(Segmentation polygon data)
☆ ☆ ☆ ☆ ☆

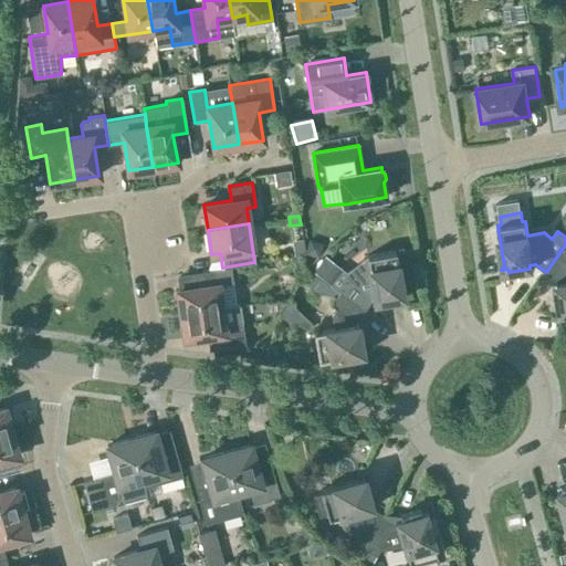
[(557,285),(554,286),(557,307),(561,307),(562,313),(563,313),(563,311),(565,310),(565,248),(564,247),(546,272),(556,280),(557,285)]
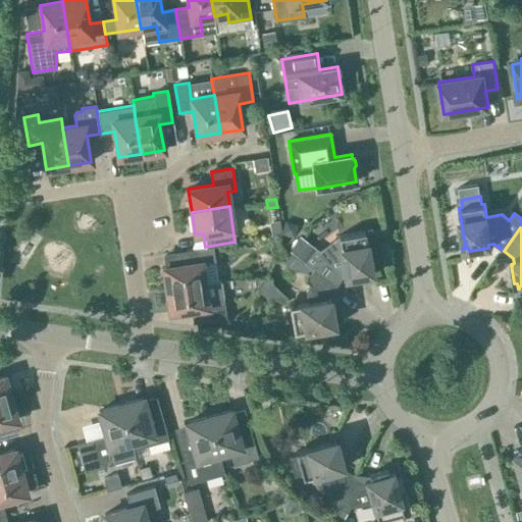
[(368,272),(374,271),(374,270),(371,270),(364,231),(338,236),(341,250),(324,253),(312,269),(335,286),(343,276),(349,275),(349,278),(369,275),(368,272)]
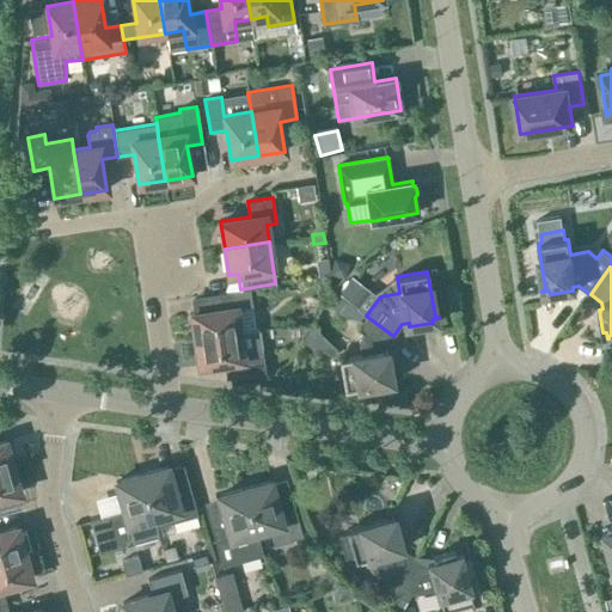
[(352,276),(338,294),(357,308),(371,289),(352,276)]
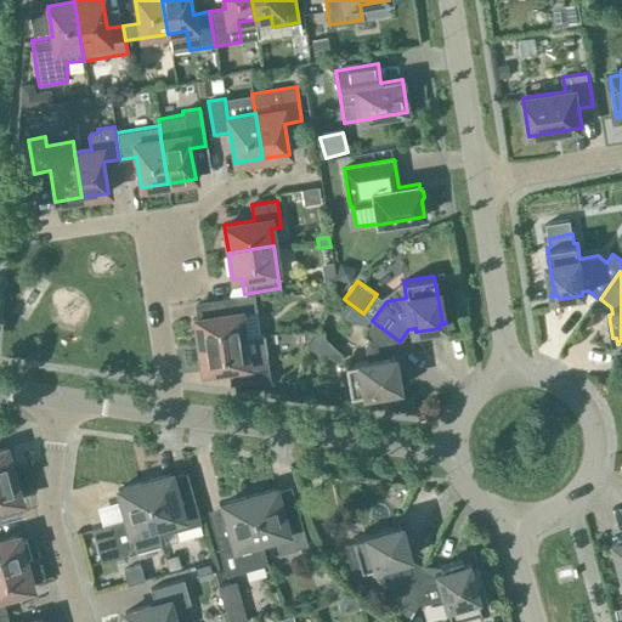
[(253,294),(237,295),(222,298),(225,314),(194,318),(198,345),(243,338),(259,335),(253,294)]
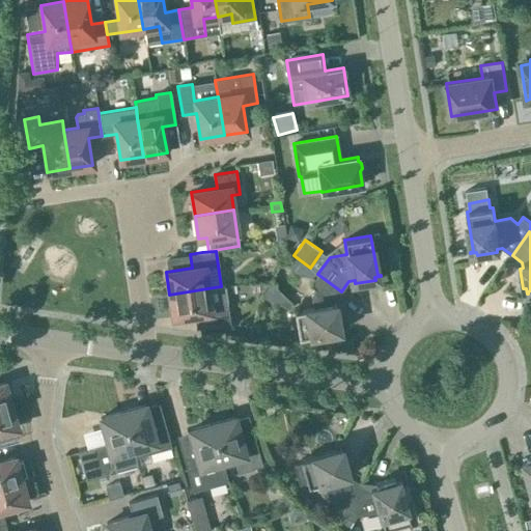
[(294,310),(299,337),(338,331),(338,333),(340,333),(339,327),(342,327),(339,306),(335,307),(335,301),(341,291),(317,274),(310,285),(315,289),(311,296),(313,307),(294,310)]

☆ ☆ ☆ ☆ ☆

Except for the pictures, copy every line of the records above exactly.

[(557,285),(554,286),(557,307),(561,307),(562,313),(563,313),(563,311),(565,310),(565,248),(564,247),(546,272),(556,280),(557,285)]
[(368,272),(374,271),(374,270),(371,270),(364,231),(338,236),(341,250),(324,253),(312,269),(335,286),(343,276),(349,275),(349,278),(369,275),(368,272)]
[(352,276),(338,294),(357,308),(371,289),(352,276)]
[(253,294),(237,295),(222,298),(225,314),(194,318),(198,345),(243,338),(259,335),(253,294)]
[(294,310),(299,337),(338,331),(338,333),(340,333),(339,327),(342,327),(339,306),(335,307),(335,301),(341,291),(317,274),(310,285),(315,289),(311,296),(313,307),(294,310)]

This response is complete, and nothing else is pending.